Look through the data below for the line with "KEYS1 pin K2: GP13 -> GP12" and the line with "ENC1: HW-040 -> KY-040", then output those two and all lines in between, exactly as written.

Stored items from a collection
:::::

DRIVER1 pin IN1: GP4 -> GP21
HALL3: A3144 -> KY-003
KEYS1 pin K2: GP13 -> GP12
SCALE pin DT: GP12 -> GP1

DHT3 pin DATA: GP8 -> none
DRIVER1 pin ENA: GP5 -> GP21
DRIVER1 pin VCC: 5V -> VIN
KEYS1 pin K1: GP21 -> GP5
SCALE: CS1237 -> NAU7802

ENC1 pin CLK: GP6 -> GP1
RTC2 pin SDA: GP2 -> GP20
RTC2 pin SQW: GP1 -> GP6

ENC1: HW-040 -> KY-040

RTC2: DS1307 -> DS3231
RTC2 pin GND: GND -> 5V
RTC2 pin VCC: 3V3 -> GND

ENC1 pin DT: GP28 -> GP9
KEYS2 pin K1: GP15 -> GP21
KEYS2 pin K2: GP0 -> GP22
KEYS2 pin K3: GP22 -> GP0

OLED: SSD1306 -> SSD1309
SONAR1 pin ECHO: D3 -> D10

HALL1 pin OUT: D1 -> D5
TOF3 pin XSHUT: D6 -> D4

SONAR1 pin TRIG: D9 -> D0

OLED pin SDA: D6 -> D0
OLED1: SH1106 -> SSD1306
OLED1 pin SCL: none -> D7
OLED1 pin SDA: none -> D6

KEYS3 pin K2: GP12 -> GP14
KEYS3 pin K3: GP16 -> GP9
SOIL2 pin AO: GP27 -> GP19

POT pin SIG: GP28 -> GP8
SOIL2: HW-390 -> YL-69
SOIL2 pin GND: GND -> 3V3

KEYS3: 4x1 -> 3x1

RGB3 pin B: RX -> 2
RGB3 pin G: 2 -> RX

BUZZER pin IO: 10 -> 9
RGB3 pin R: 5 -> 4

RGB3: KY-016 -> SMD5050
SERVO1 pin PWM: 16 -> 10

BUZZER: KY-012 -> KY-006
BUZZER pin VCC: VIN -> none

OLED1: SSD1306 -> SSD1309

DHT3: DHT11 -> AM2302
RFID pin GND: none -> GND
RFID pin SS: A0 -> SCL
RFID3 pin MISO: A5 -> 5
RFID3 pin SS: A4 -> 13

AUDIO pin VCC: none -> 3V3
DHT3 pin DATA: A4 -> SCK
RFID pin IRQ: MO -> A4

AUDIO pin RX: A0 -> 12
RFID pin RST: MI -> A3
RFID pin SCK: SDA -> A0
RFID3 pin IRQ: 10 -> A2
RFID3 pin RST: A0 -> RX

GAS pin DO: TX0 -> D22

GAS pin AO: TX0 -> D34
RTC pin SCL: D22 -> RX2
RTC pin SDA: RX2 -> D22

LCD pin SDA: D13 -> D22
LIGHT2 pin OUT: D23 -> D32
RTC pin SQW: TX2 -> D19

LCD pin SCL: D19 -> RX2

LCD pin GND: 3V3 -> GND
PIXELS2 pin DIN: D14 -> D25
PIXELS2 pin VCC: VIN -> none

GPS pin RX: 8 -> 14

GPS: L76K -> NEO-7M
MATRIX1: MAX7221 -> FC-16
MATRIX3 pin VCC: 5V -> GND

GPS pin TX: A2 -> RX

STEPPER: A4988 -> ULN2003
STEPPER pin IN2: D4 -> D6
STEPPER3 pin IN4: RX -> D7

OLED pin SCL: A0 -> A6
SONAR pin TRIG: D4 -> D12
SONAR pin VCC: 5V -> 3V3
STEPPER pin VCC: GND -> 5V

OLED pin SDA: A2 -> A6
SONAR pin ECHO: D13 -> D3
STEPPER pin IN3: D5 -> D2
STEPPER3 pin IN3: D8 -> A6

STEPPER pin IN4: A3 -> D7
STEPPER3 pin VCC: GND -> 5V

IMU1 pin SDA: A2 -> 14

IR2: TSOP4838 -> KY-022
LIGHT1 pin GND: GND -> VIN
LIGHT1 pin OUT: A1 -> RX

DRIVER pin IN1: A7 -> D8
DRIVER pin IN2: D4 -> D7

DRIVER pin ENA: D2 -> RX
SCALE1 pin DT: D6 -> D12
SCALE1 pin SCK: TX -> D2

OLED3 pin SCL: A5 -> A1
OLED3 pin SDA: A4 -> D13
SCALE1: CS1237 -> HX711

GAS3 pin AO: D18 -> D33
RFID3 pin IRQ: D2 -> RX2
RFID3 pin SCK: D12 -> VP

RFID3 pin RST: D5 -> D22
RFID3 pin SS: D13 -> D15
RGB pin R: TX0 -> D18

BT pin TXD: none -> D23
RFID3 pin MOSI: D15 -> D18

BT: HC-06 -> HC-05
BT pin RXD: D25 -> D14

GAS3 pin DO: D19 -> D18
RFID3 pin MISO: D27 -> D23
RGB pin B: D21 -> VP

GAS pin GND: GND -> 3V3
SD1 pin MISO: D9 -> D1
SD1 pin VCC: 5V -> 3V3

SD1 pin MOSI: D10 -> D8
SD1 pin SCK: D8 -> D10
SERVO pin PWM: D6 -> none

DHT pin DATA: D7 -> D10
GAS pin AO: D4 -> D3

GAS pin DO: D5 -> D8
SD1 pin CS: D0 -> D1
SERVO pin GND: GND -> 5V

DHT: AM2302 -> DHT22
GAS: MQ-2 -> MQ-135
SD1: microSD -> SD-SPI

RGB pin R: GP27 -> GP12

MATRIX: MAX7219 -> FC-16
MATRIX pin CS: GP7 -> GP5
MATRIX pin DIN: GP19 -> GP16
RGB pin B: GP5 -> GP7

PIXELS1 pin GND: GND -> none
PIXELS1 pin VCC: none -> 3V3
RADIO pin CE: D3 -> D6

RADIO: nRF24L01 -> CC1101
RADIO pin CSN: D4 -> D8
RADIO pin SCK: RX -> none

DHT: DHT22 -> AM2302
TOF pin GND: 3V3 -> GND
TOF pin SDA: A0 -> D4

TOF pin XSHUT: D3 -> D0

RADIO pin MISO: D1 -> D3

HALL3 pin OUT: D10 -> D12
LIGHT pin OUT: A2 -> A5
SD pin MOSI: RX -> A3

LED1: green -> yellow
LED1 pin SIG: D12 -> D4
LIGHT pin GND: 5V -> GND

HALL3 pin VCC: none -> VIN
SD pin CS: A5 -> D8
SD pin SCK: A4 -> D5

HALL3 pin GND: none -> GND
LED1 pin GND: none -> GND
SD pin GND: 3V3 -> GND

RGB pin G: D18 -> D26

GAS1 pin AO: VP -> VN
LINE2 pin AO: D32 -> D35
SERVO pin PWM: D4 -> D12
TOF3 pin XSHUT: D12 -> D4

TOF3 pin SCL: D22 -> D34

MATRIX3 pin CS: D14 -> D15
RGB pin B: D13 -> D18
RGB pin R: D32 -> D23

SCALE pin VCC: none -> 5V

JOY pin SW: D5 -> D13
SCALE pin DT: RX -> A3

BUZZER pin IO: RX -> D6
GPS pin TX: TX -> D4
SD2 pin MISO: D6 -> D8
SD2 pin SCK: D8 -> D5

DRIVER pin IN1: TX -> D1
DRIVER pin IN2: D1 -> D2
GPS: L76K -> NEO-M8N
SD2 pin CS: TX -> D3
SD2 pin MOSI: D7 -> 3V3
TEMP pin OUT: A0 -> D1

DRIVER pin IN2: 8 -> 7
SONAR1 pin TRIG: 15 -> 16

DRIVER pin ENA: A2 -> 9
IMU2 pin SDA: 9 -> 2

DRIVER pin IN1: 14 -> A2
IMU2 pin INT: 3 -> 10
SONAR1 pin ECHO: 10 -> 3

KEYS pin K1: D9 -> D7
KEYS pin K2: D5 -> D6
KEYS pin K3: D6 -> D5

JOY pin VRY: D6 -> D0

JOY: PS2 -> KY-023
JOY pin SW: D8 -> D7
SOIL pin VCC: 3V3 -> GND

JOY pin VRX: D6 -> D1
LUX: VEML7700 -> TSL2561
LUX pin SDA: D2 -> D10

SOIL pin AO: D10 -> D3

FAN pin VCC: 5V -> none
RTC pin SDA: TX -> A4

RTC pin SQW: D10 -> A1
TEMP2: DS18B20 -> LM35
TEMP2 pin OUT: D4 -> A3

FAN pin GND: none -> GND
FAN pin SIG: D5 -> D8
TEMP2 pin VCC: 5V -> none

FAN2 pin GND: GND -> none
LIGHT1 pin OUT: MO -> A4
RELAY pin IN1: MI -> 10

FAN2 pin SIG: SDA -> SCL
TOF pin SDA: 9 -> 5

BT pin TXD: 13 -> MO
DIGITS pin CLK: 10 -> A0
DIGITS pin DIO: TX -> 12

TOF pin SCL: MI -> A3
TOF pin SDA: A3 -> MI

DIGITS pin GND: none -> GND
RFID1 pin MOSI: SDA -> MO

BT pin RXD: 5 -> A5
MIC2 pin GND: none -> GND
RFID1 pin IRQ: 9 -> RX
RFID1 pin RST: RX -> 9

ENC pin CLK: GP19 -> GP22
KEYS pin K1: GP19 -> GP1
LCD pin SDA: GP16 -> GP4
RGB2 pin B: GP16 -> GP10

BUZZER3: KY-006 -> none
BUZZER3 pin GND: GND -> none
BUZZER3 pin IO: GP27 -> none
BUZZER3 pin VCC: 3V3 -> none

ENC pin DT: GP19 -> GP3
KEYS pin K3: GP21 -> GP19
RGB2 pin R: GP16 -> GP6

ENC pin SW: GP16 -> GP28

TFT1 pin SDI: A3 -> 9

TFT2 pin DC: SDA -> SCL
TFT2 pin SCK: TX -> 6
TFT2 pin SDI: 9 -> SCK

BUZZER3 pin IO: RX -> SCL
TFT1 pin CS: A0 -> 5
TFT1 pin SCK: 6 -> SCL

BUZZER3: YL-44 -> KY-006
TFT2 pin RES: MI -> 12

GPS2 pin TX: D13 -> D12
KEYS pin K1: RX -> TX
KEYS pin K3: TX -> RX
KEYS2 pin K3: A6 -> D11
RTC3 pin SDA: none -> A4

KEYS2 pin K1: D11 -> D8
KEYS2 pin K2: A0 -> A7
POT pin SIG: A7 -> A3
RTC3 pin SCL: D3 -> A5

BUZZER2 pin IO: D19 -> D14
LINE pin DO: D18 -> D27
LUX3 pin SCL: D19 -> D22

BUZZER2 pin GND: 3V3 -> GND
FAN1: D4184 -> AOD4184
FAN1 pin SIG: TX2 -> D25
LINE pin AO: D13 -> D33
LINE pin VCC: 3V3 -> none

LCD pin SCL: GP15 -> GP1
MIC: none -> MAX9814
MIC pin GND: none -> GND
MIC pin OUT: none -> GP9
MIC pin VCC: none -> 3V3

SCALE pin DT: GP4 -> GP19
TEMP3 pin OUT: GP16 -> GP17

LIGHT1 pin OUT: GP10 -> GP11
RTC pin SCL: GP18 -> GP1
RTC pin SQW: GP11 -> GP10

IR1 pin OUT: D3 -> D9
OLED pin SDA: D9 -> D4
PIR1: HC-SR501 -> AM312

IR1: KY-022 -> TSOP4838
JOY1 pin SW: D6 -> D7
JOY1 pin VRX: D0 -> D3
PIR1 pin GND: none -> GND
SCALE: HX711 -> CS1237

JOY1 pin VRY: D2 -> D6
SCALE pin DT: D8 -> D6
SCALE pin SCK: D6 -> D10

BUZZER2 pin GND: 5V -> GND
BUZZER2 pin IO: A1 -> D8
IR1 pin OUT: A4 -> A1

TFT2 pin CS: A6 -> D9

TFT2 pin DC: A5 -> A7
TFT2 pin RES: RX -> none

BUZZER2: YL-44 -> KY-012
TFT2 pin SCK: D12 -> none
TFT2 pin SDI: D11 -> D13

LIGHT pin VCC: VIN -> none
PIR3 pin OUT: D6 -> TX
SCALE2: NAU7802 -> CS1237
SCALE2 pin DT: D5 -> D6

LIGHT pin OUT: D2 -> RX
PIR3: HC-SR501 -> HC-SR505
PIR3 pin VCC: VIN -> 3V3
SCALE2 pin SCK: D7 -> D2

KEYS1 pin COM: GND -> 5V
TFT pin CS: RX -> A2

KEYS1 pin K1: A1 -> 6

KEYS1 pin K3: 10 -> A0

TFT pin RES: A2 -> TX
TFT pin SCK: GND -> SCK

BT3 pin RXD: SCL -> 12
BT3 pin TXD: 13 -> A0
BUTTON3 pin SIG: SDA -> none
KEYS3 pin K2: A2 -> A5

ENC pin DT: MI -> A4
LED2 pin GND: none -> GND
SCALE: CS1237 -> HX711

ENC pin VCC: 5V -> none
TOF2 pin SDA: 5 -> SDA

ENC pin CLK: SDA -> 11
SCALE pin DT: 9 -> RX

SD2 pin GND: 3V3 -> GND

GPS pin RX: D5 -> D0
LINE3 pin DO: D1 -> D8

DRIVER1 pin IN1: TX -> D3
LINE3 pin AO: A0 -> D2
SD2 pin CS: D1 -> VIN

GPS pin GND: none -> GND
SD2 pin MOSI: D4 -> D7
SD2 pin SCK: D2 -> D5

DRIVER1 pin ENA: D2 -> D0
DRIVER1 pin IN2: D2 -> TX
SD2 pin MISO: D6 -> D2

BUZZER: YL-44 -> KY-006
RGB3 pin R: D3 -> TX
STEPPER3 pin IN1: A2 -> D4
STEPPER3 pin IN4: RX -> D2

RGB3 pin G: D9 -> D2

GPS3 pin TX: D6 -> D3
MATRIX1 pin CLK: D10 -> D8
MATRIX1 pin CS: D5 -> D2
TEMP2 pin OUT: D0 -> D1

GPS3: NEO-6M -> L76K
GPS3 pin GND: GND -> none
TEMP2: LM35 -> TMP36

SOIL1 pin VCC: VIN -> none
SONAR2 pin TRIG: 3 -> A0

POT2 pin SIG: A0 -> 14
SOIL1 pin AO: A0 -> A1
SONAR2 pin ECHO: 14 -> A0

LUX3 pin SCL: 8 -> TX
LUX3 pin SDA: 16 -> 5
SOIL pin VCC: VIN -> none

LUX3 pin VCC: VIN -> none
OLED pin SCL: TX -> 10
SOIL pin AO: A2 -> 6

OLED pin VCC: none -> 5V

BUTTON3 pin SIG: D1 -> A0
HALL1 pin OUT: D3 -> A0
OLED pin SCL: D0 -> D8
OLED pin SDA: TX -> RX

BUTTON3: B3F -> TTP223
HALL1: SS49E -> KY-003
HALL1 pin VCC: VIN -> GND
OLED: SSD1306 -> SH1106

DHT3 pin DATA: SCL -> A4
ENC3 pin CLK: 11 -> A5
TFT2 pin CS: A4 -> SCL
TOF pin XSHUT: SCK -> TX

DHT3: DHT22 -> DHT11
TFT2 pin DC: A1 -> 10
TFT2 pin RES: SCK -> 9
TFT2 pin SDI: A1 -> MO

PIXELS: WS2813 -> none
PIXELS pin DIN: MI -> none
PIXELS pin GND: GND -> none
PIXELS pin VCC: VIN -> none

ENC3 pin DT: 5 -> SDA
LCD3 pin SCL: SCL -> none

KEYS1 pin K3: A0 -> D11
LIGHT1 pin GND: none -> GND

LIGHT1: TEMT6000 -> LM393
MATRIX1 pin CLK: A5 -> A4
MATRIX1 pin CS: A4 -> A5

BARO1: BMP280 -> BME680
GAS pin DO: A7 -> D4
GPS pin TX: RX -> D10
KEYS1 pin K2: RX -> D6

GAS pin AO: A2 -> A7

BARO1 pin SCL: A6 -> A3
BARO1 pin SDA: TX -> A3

:::::

- [Solution for this task]:
KEYS1 pin K2: GP13 -> GP12
SCALE pin DT: GP12 -> GP1

DHT3 pin DATA: GP8 -> none
DRIVER1 pin ENA: GP5 -> GP21
DRIVER1 pin VCC: 5V -> VIN
KEYS1 pin K1: GP21 -> GP5
SCALE: CS1237 -> NAU7802

ENC1 pin CLK: GP6 -> GP1
RTC2 pin SDA: GP2 -> GP20
RTC2 pin SQW: GP1 -> GP6

ENC1: HW-040 -> KY-040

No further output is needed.